--- START ---
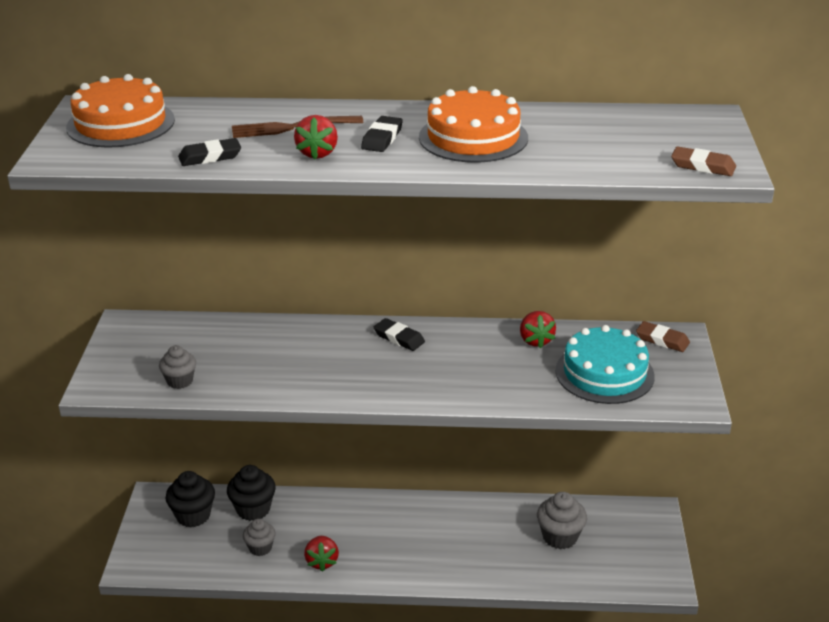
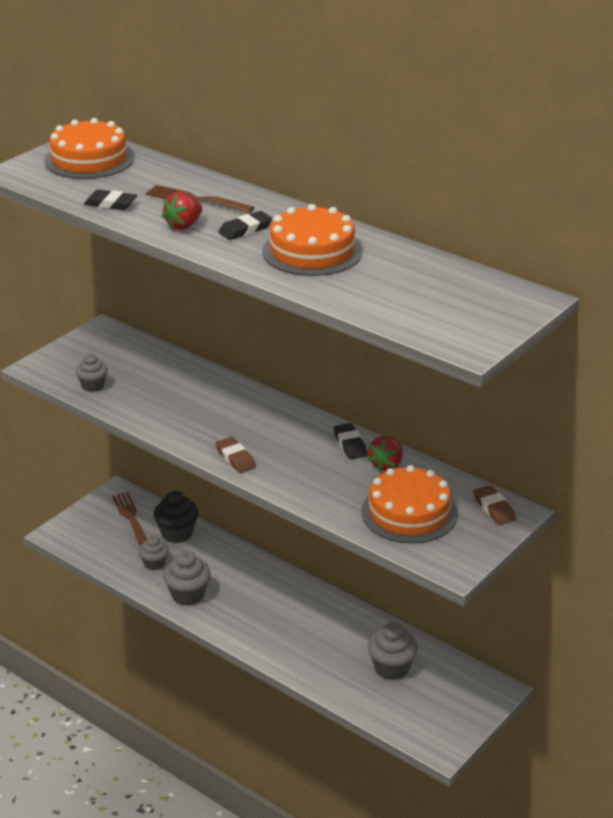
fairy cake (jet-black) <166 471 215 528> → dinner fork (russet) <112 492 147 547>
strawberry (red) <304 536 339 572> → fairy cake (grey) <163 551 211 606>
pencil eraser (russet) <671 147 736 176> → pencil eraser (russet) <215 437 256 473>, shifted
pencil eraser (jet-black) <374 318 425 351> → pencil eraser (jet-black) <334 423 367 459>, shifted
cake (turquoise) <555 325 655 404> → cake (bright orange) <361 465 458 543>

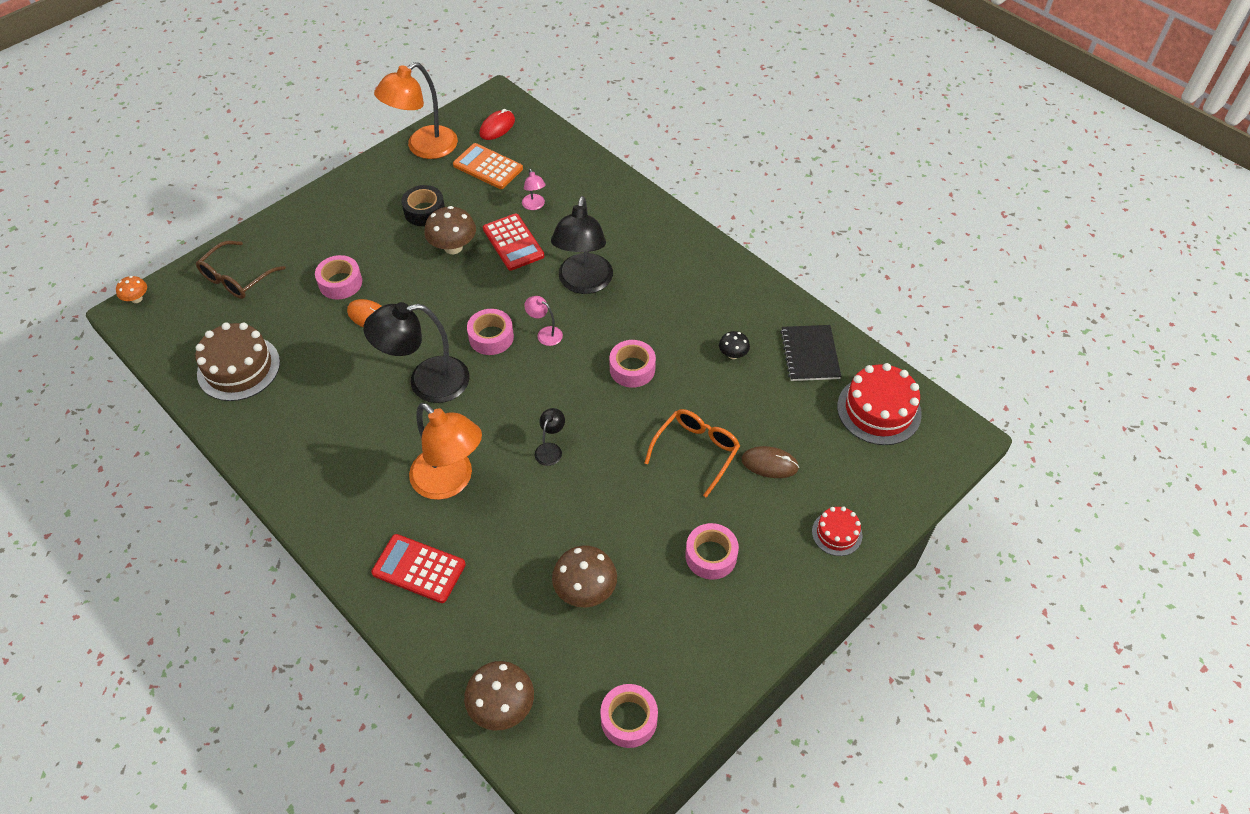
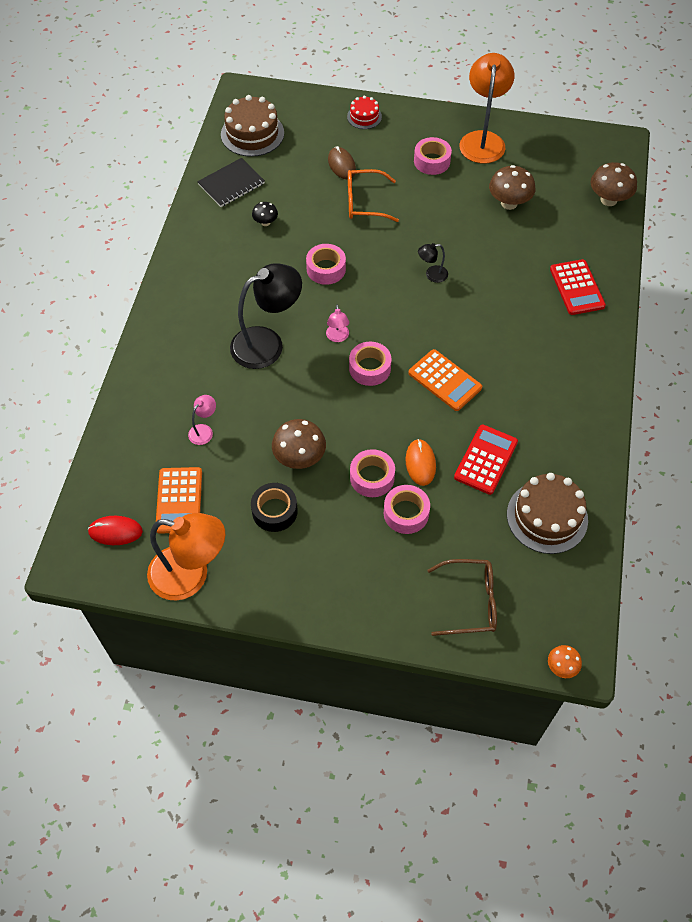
cake (red) <837 363 922 445> → cake (russet) <221 95 284 157>
roll of tape (rosy) <600 684 658 748> → roll of tape (rosy) <350 449 395 497>, shifted
lamp (jet-black) <363 302 469 403> → adding machine (bright orange) <408 349 482 411>
adding machine (red) <483 213 544 270> → adding machine (red) <454 425 518 495>, shifted
lamp (bright orange) <409 403 482 500> → lamp (bright orange) <459 53 515 163>, shifted

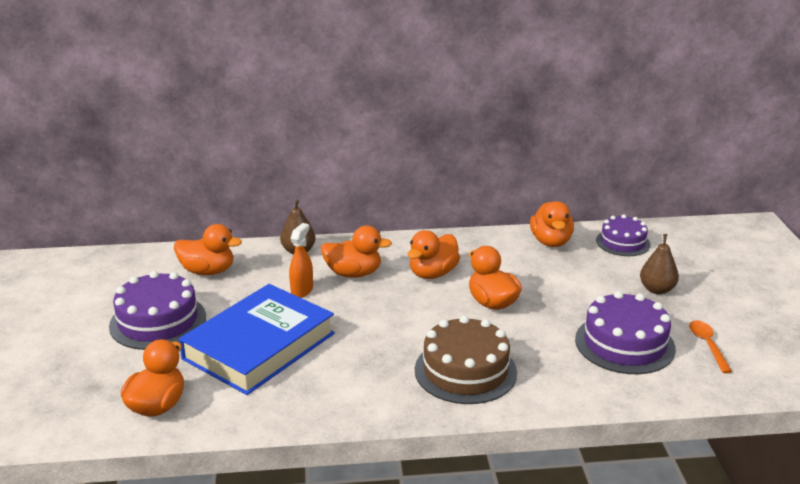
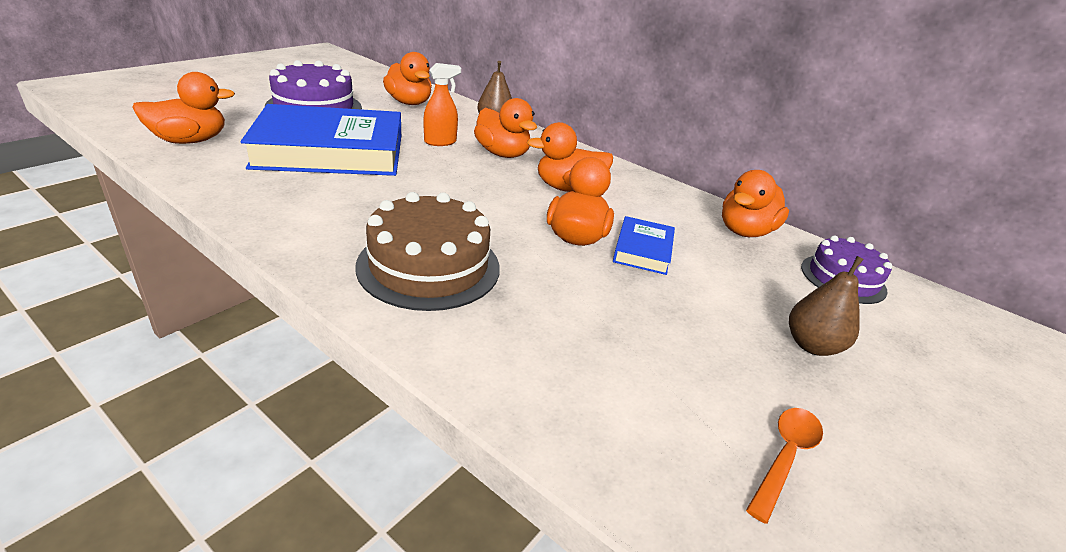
- → hardcover (cobalt) <613 216 675 275>
cake (violet) <575 291 676 374> → -

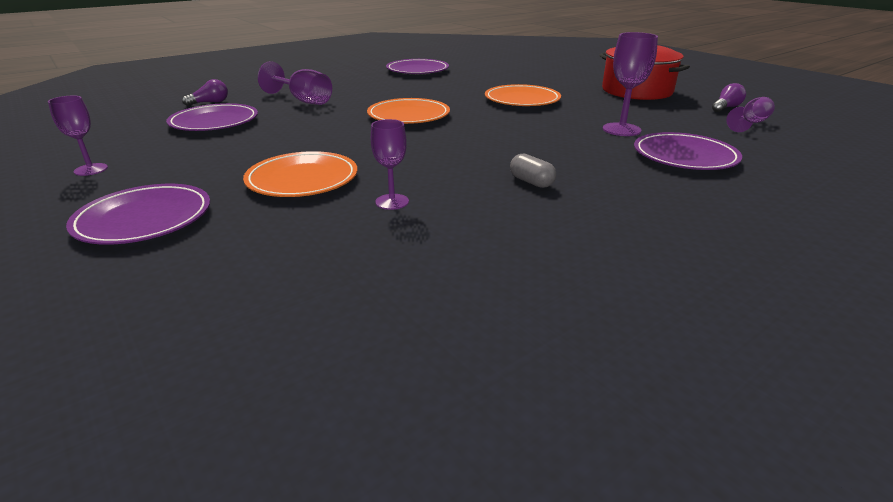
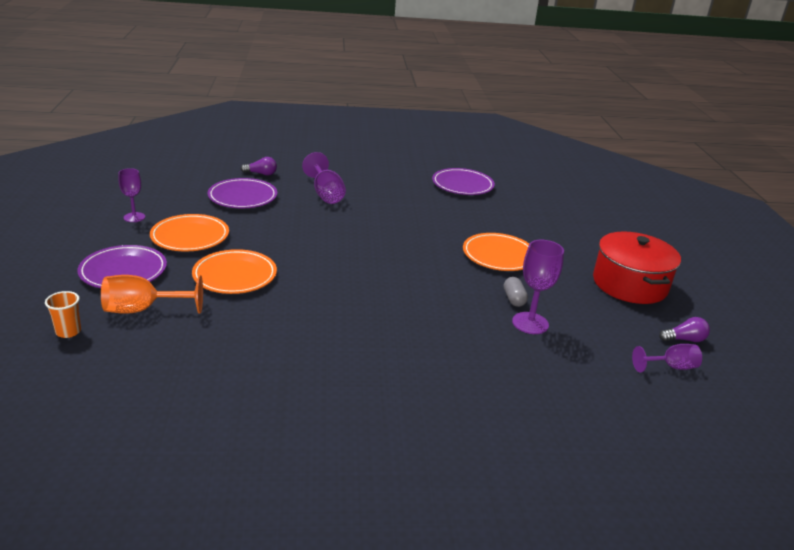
- → tumbler (bright orange) <45 291 81 338>
- → chalice (bright orange) <101 275 203 314>
flat dish (bright orange) <367 98 450 124> → flat dish (bright orange) <150 214 229 251>, shifted
capsule (grey) <510 154 556 188> → capsule (grey) <504 277 528 307>, shifted
chalice (violet) <371 119 409 210> → -
flat dish (violet) <634 132 742 170> → -

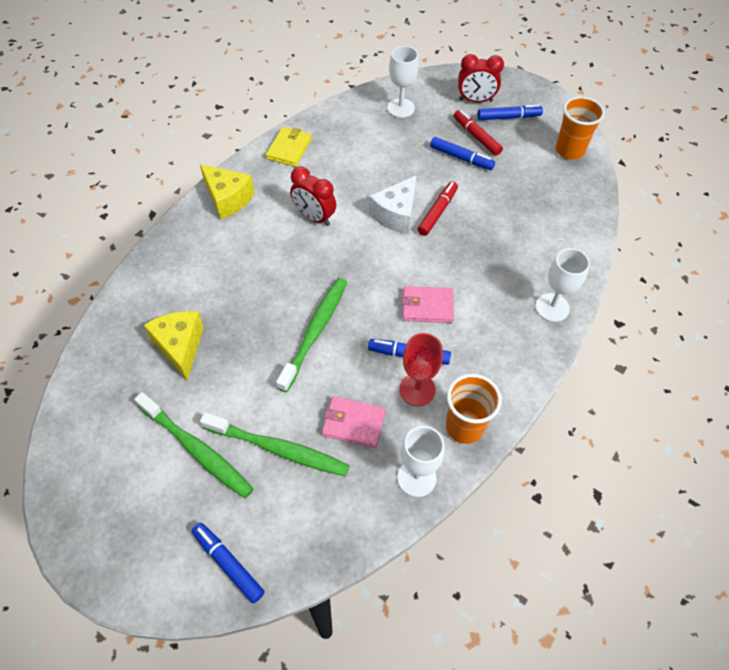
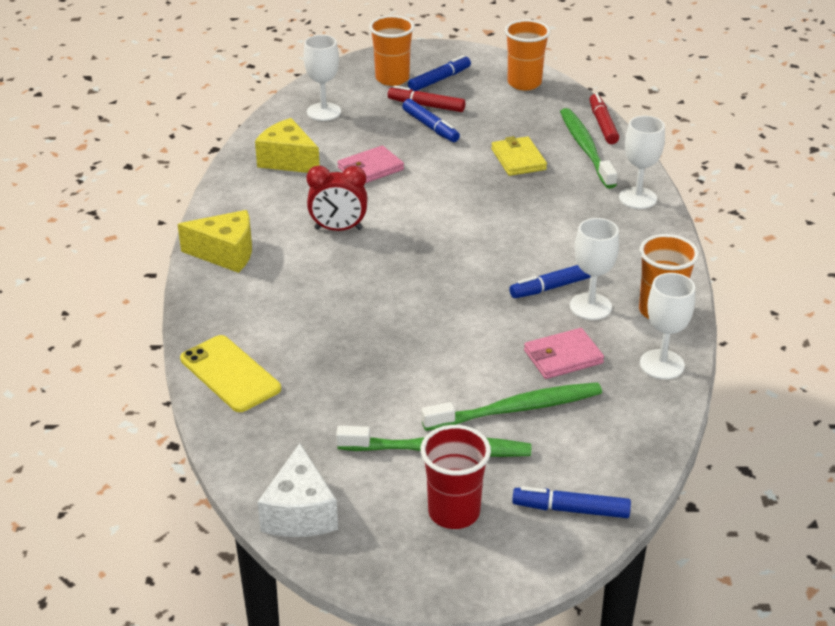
- → mobile phone (yellow) <180 335 281 412>
cheese (yellow) <144 311 204 381> → cheese (yellow) <255 118 320 173>, shifted
cheese (pure white) <369 175 417 234> → cheese (pure white) <258 443 338 537>, shifted
wallet (rosy) <402 286 454 323> → wallet (rosy) <337 146 404 183>, shifted
clock (red) <458 54 504 102> → tumbler (bright orange) <369 15 415 86>
marker pen (cobalt) <430 137 495 170> → marker pen (cobalt) <402 99 460 142>, 60 degrees clockwise
- → tumbler (red) <420 425 491 529>
wallet (yellow) <266 127 312 167> → wallet (yellow) <491 136 547 176>, shifted
dental brush (green) <276 278 347 392> → dental brush (green) <560 108 617 189>, shifted
chalice (red) <399 333 443 406> → chalice (pure white) <570 218 619 320>
marker pen (red) <418 181 458 236> → marker pen (red) <589 93 619 144>, shifted

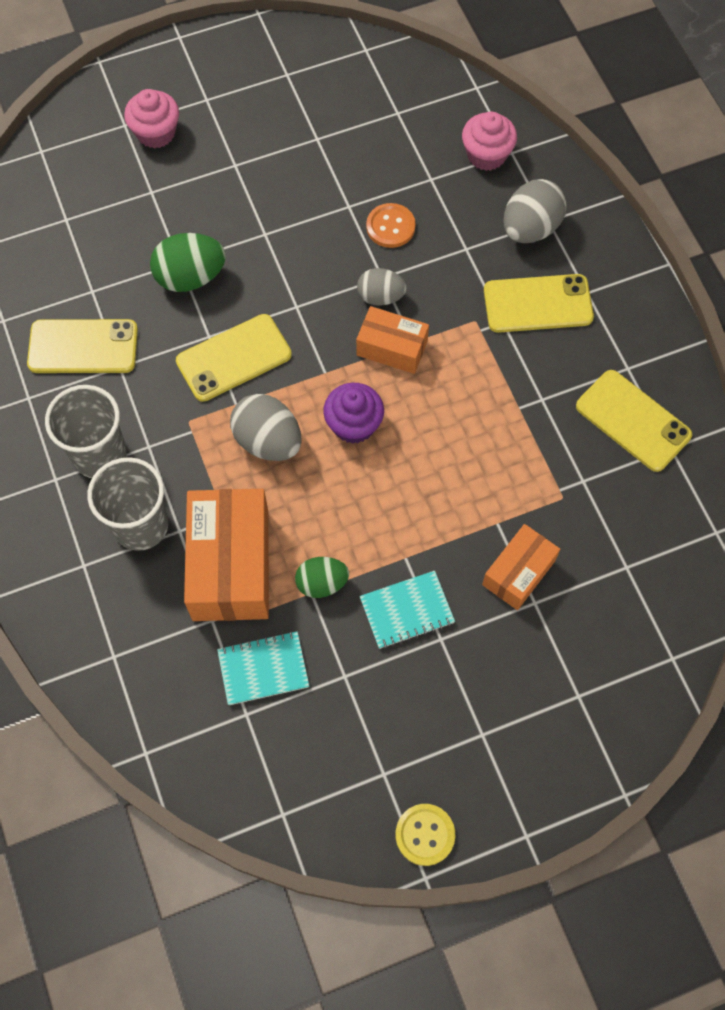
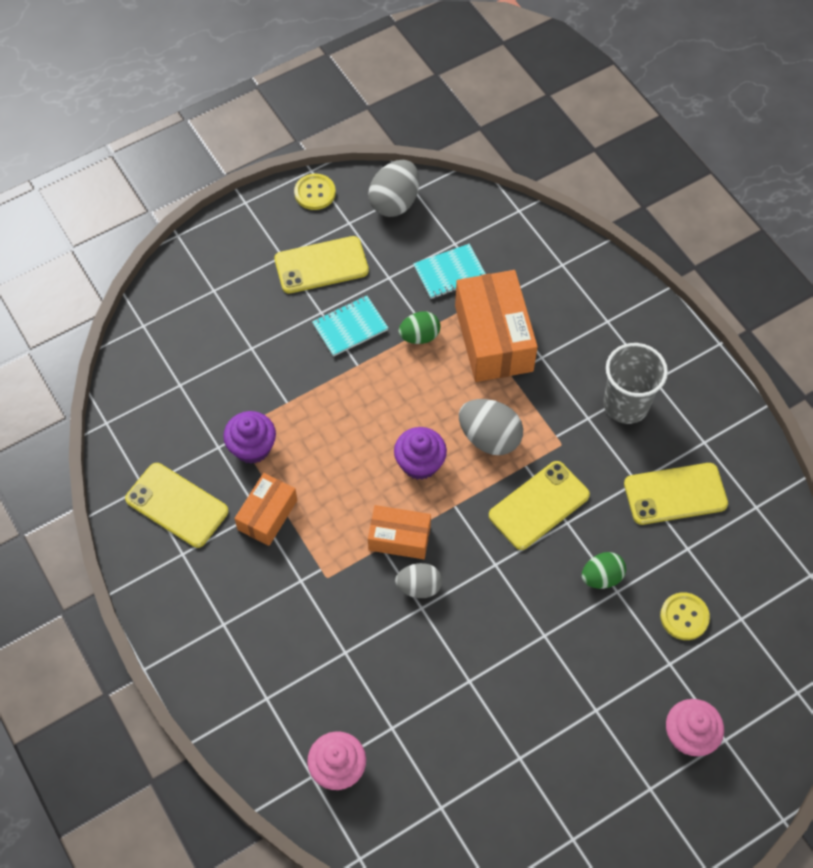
- → fairy cake (violet) <223 411 276 464>
parcel (bright orange) <482 524 560 610> → parcel (bright orange) <234 473 297 546>, shifted
mobile phone (yellow) <484 274 594 333> → mobile phone (yellow) <274 236 369 293>, shifted
egg shape (grey) <503 179 567 243> → egg shape (grey) <369 160 419 217>, shifted
egg shape (green) <150 233 226 292> → egg shape (green) <582 552 626 589>, x0.65
- → button (yellow) <660 592 710 640>
tumbler (grey) <87 457 168 551> → -
button (bright orange) <366 203 416 248> → -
--- END ---
## What is being asked:
Quote every line of the records above exactly; no picture is to be copied.

## Task response:
fairy cake (jet-black) <166 471 215 528> → dinner fork (russet) <112 492 147 547>
strawberry (red) <304 536 339 572> → fairy cake (grey) <163 551 211 606>
pencil eraser (russet) <671 147 736 176> → pencil eraser (russet) <215 437 256 473>, shifted
pencil eraser (jet-black) <374 318 425 351> → pencil eraser (jet-black) <334 423 367 459>, shifted
cake (turquoise) <555 325 655 404> → cake (bright orange) <361 465 458 543>

cake (red) <837 363 922 445> → cake (russet) <221 95 284 157>
roll of tape (rosy) <600 684 658 748> → roll of tape (rosy) <350 449 395 497>, shifted
lamp (jet-black) <363 302 469 403> → adding machine (bright orange) <408 349 482 411>
adding machine (red) <483 213 544 270> → adding machine (red) <454 425 518 495>, shifted
lamp (bright orange) <409 403 482 500> → lamp (bright orange) <459 53 515 163>, shifted

- → hardcover (cobalt) <613 216 675 275>
cake (violet) <575 291 676 374> → -

- → tumbler (bright orange) <45 291 81 338>
- → chalice (bright orange) <101 275 203 314>
flat dish (bright orange) <367 98 450 124> → flat dish (bright orange) <150 214 229 251>, shifted
capsule (grey) <510 154 556 188> → capsule (grey) <504 277 528 307>, shifted
chalice (violet) <371 119 409 210> → -
flat dish (violet) <634 132 742 170> → -

- → mobile phone (yellow) <180 335 281 412>
cheese (yellow) <144 311 204 381> → cheese (yellow) <255 118 320 173>, shifted
cheese (pure white) <369 175 417 234> → cheese (pure white) <258 443 338 537>, shifted
wallet (rosy) <402 286 454 323> → wallet (rosy) <337 146 404 183>, shifted
clock (red) <458 54 504 102> → tumbler (bright orange) <369 15 415 86>
marker pen (cobalt) <430 137 495 170> → marker pen (cobalt) <402 99 460 142>, 60 degrees clockwise
- → tumbler (red) <420 425 491 529>
wallet (yellow) <266 127 312 167> → wallet (yellow) <491 136 547 176>, shifted
dental brush (green) <276 278 347 392> → dental brush (green) <560 108 617 189>, shifted
chalice (red) <399 333 443 406> → chalice (pure white) <570 218 619 320>
marker pen (red) <418 181 458 236> → marker pen (red) <589 93 619 144>, shifted

- → fairy cake (violet) <223 411 276 464>
parcel (bright orange) <482 524 560 610> → parcel (bright orange) <234 473 297 546>, shifted
mobile phone (yellow) <484 274 594 333> → mobile phone (yellow) <274 236 369 293>, shifted
egg shape (grey) <503 179 567 243> → egg shape (grey) <369 160 419 217>, shifted
egg shape (green) <150 233 226 292> → egg shape (green) <582 552 626 589>, x0.65
- → button (yellow) <660 592 710 640>
tumbler (grey) <87 457 168 551> → -
button (bright orange) <366 203 416 248> → -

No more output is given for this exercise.